## Exercise inputs:

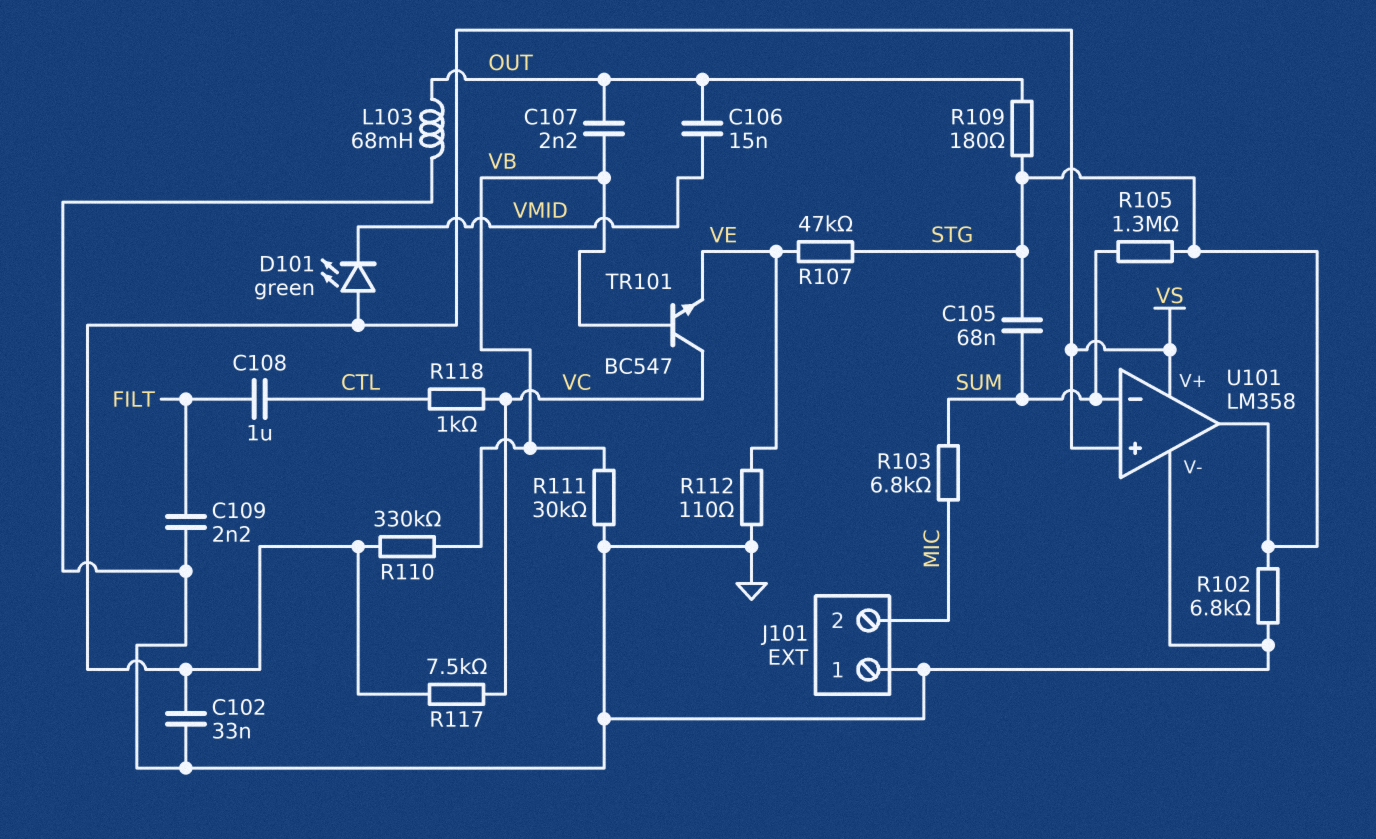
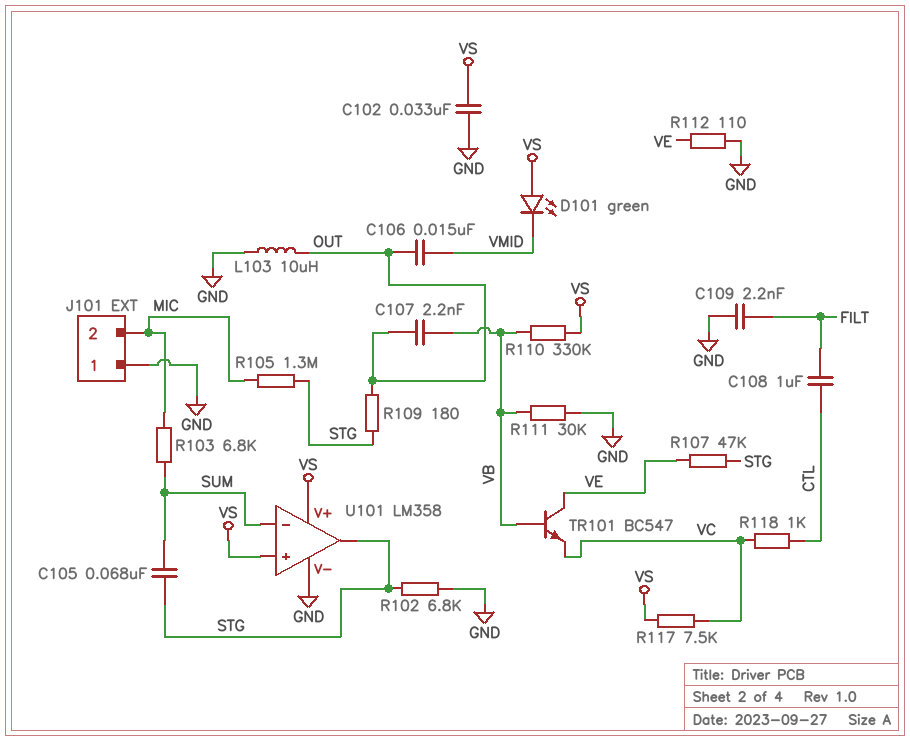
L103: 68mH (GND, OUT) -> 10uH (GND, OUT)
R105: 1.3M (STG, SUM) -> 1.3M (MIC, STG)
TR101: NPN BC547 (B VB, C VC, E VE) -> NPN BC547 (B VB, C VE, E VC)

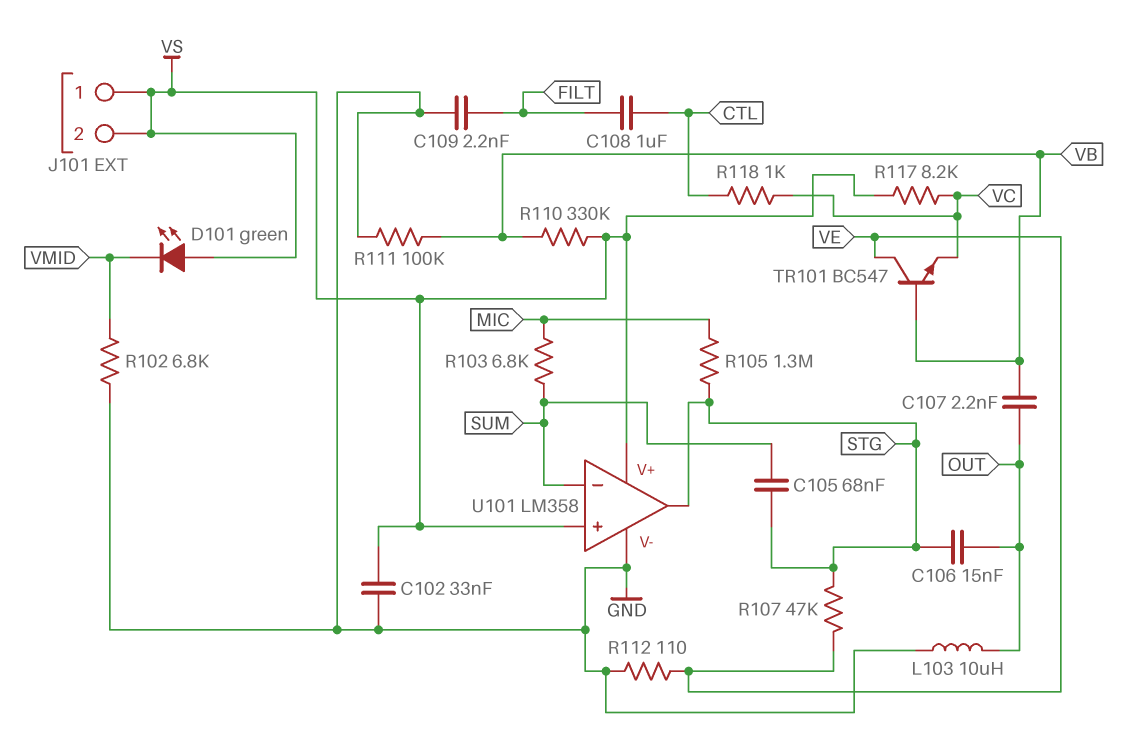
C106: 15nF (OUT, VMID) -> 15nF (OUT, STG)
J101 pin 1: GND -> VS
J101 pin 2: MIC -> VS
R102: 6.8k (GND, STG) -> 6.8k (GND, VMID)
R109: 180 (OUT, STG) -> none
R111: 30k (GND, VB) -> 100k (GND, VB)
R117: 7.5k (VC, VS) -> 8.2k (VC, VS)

## Activity:
Could you print, exactly and with nothing else, the lines from the one containing "R102: 6.8k (GND, STG) -> 6.8k (GND, VMID)" through the last line of the records above?

## Task answer:
R102: 6.8k (GND, STG) -> 6.8k (GND, VMID)
R109: 180 (OUT, STG) -> none
R111: 30k (GND, VB) -> 100k (GND, VB)
R117: 7.5k (VC, VS) -> 8.2k (VC, VS)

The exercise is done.